• **WHAT YOU NEED TO DO**
Below are the records; copy each line in which "spoon" occurs.

• **DATA FOR THE TASK**
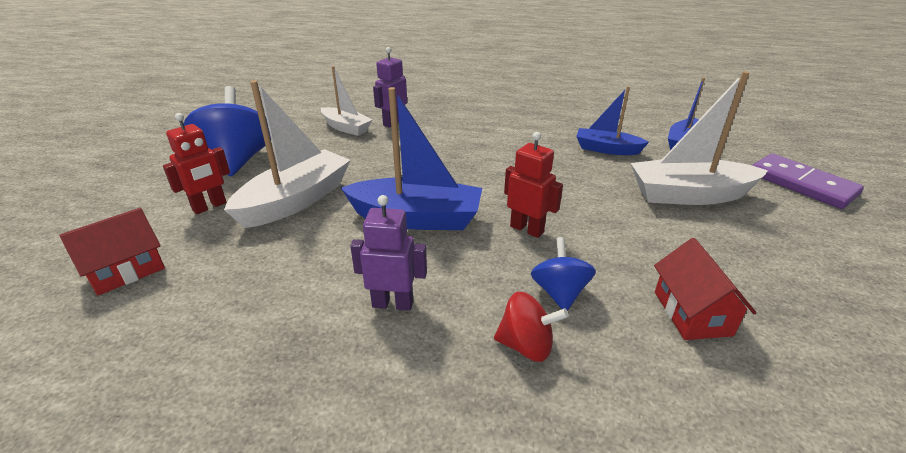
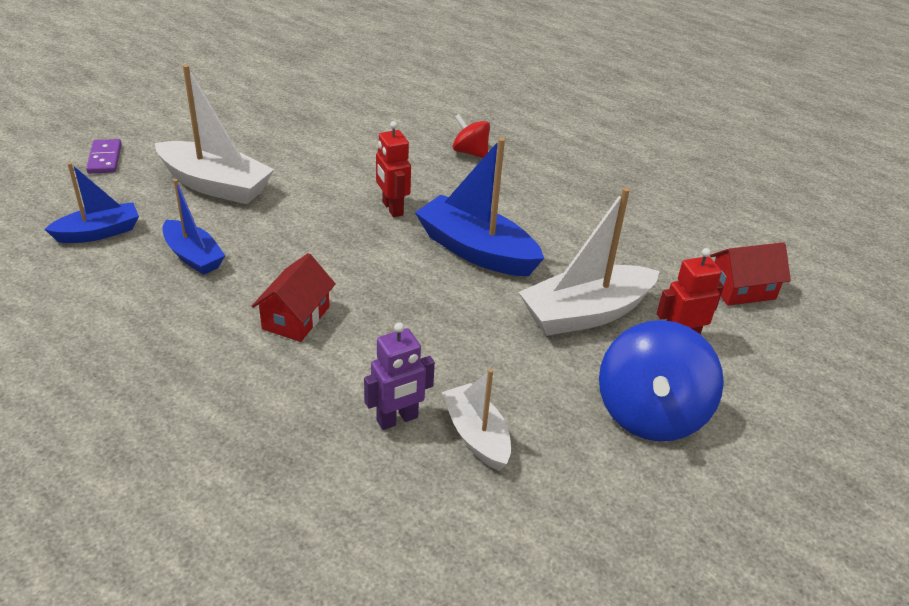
camera: 155 degrees left, 5 degrees up
(393, 303) = (536, 197): purple robot -> none
(559, 293) = (421, 166): blue spinning top -> none
(692, 313) = (356, 132): red house -> red house (296, 318)
(801, 184) = (105, 159): purple domino -> purple domino, size x0.62

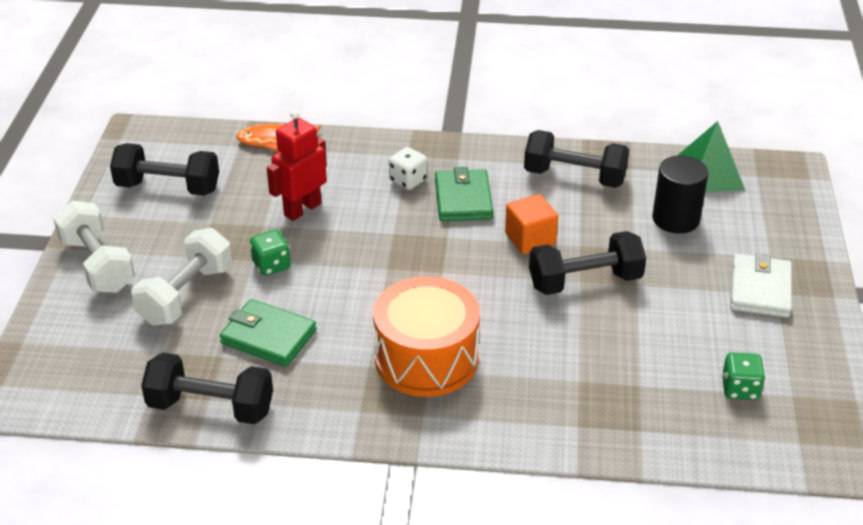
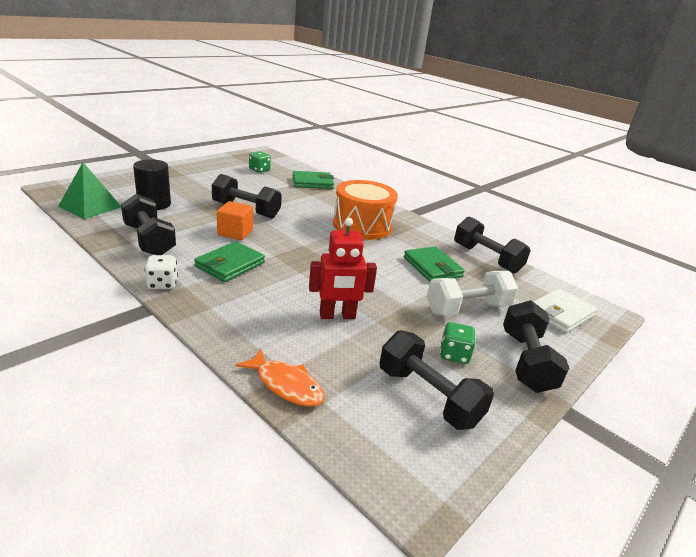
camera: 145 degrees left, 10 degrees down
(98, 265) = (526, 361): white dumbbell -> black dumbbell
(271, 265) = (396, 296): green dice -> green dice (454, 354)
(408, 180) = (241, 292): white dice -> white dice (162, 284)
(626, 419) = (312, 183): none -> green wallet
(760, 289) = (187, 177): white wallet -> white wallet (560, 313)

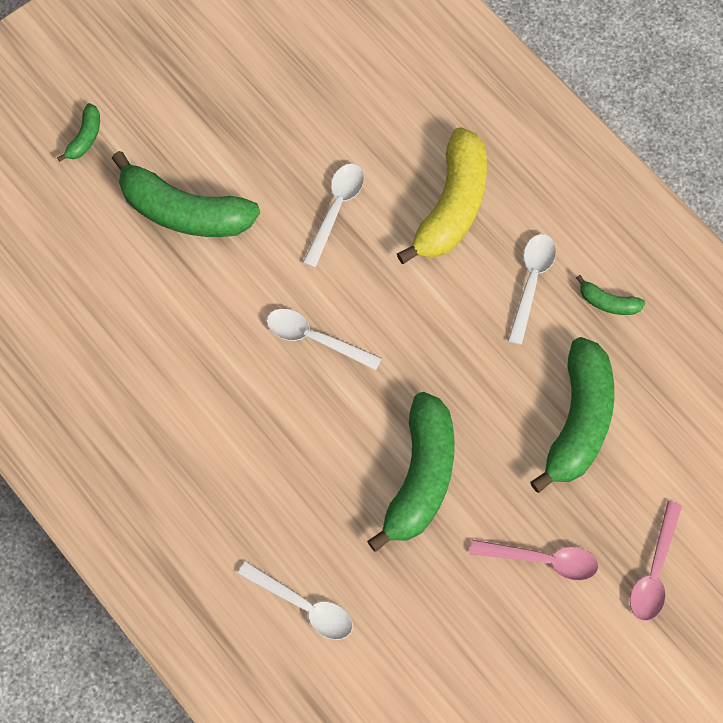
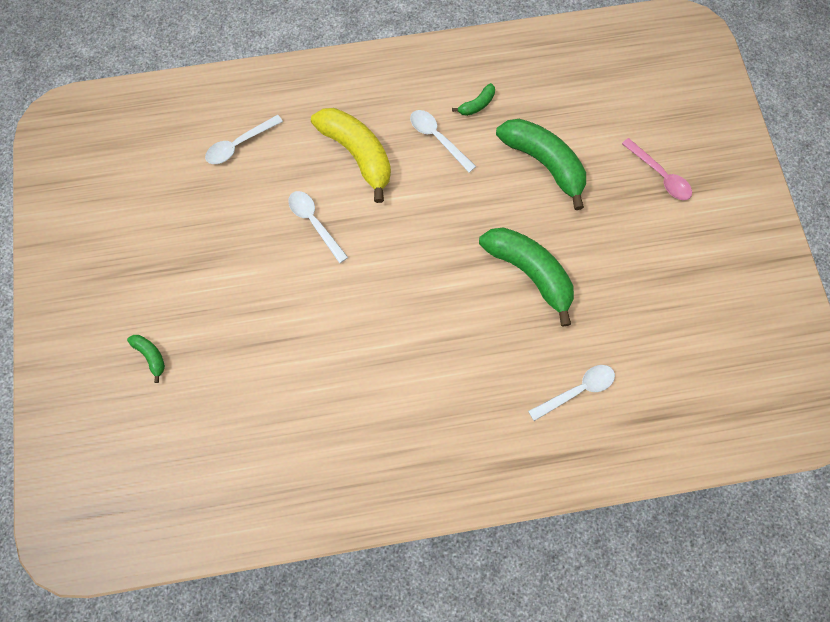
camera: 60 degrees left, 5 degrees up
(184, 211) = (252, 319): green banana -> none
(315, 339) = (397, 285): white spoon -> white spoon (239, 144)
(542, 560) = (621, 232): pink spoon -> none

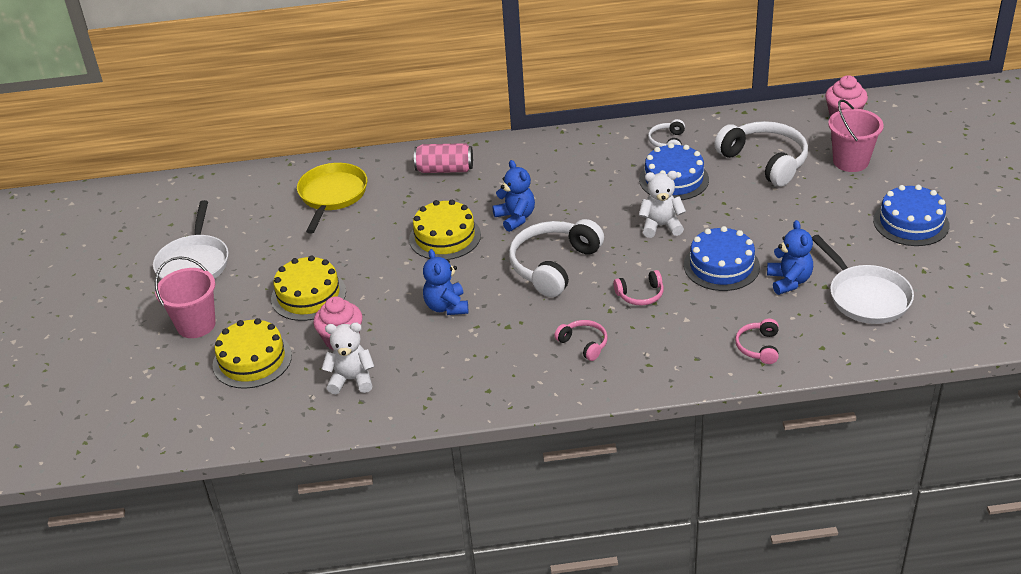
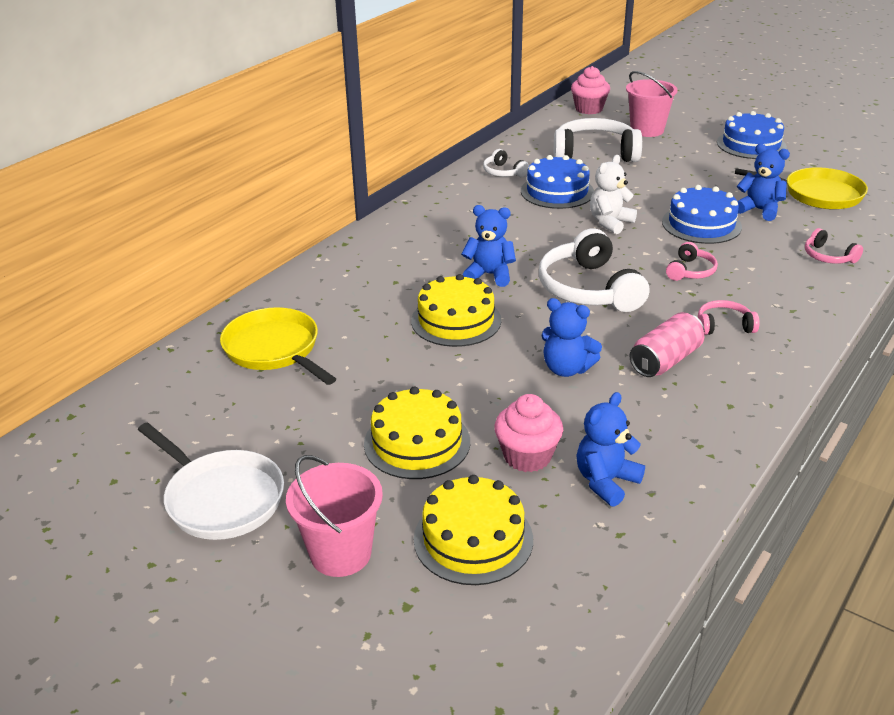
camera: 50 degrees left, 5 degrees down
(351, 380) = (606, 482): white teddy bear -> blue teddy bear
(445, 169) = (353, 274): pink can -> pink can (665, 360)
(866, 297) = (817, 194): white pan -> yellow pan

• **ANSWER BOX**
(315, 339) = (397, 285): white spoon -> white spoon (239, 144)
(542, 560) = (621, 232): pink spoon -> none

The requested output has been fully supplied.